§ **Instructions for the task**:
Restate word for word the entries below, starting with the line with "(612, 476) = (858, 501): none -> brown rocket" and continuing through the line with "camera: 60 degrees right, 0 degrees up". Include both of those lines and no others.

----- Data for review -----

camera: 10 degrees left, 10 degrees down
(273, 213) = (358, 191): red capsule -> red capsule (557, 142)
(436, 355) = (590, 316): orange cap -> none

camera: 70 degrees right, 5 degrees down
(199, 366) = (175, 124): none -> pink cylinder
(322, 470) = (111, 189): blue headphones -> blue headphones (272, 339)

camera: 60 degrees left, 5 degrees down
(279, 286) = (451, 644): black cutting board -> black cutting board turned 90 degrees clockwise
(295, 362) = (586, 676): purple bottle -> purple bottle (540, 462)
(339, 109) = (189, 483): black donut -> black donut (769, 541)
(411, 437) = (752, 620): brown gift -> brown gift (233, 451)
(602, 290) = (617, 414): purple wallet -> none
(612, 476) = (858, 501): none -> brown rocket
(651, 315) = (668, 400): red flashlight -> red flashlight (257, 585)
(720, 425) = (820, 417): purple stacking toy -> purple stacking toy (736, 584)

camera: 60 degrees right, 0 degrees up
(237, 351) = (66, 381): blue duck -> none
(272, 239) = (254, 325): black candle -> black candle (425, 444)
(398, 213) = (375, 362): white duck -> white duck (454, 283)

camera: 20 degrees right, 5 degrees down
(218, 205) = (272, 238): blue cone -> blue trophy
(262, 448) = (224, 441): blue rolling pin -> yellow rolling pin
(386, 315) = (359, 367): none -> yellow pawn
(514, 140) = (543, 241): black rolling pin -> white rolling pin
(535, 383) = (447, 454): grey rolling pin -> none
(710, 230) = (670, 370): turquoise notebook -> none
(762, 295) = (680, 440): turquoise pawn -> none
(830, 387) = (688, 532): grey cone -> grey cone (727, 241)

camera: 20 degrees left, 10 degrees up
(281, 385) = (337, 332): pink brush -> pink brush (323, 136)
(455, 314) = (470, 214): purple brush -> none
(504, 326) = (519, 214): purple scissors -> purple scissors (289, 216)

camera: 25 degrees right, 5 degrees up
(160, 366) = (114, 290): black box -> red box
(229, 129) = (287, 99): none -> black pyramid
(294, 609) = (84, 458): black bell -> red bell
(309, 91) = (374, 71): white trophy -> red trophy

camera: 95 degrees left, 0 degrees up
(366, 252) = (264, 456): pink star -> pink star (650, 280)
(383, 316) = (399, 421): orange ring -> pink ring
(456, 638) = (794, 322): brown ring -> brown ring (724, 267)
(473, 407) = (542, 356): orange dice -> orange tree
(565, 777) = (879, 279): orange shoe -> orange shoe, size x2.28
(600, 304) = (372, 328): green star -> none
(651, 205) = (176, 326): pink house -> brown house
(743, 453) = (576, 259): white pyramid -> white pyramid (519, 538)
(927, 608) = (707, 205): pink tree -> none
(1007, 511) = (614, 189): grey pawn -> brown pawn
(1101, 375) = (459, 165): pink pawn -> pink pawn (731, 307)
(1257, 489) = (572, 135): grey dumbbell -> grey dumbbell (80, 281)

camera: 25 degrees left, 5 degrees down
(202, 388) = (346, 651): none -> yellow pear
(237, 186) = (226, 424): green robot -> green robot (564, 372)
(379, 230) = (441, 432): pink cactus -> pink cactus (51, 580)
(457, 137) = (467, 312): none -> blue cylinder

-----

§ **Answer section**:
(612, 476) = (858, 501): none -> brown rocket
(651, 315) = (668, 400): red flashlight -> red flashlight (257, 585)
(720, 425) = (820, 417): purple stacking toy -> purple stacking toy (736, 584)

camera: 60 degrees right, 0 degrees up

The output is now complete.